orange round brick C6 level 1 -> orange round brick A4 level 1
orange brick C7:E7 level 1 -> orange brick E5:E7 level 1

---

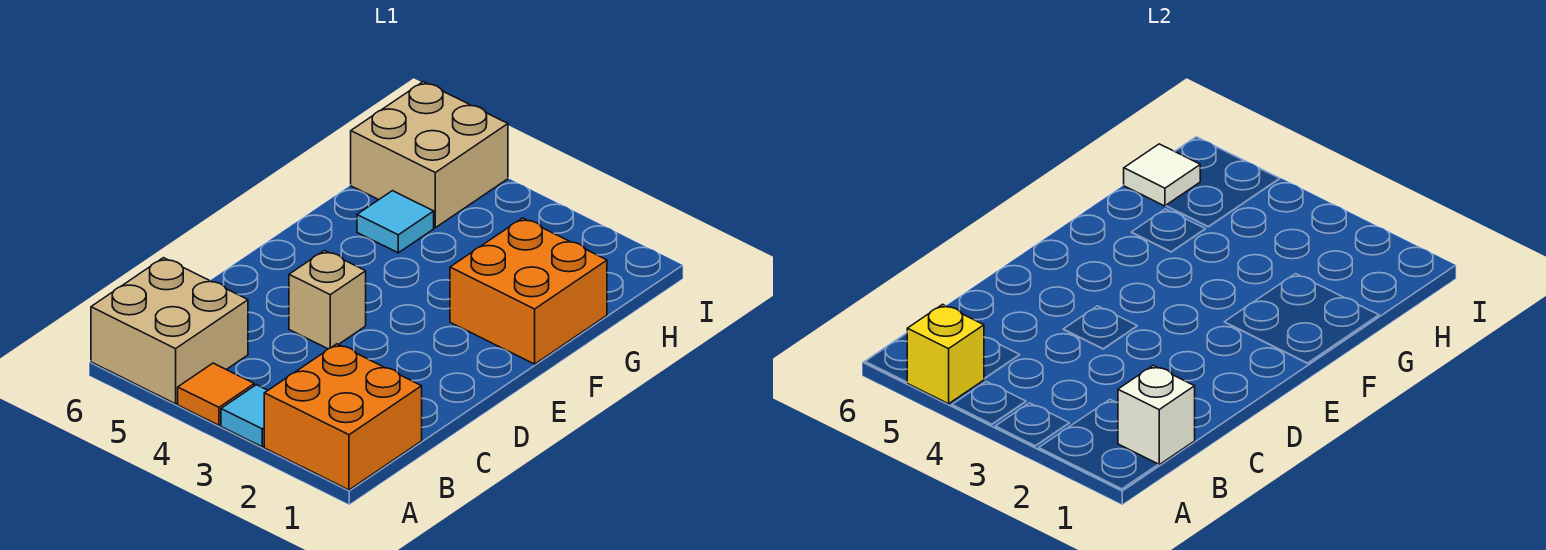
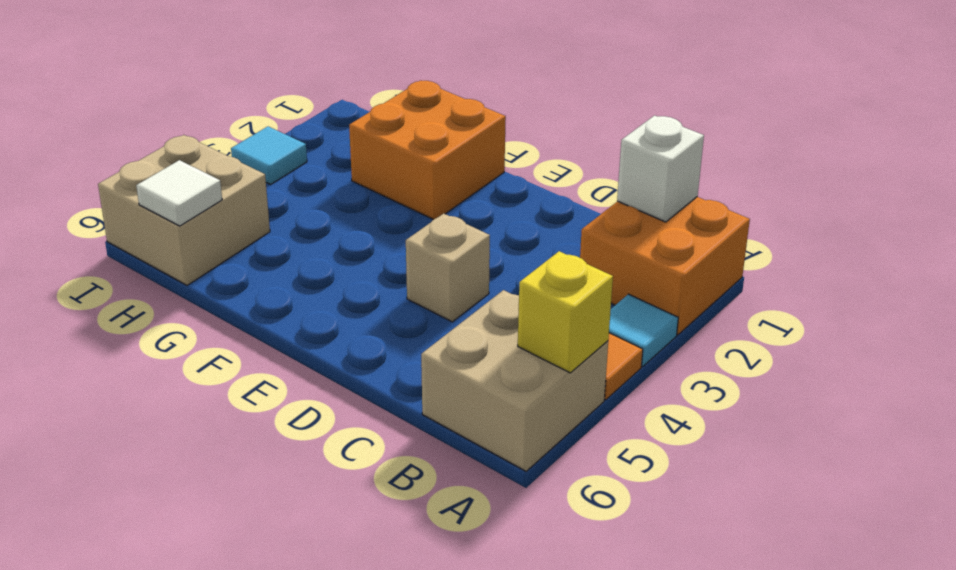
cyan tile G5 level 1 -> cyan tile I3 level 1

→ **Problem**:
Would you please write out, exactly and with no other lines, the stretch of the listing above from the line containing "orange round brick C6" through the line containing "orange brick C7:E7"?

→ **Output of the exercise**:
orange round brick C6 level 1 -> orange round brick A4 level 1
orange brick C7:E7 level 1 -> orange brick E5:E7 level 1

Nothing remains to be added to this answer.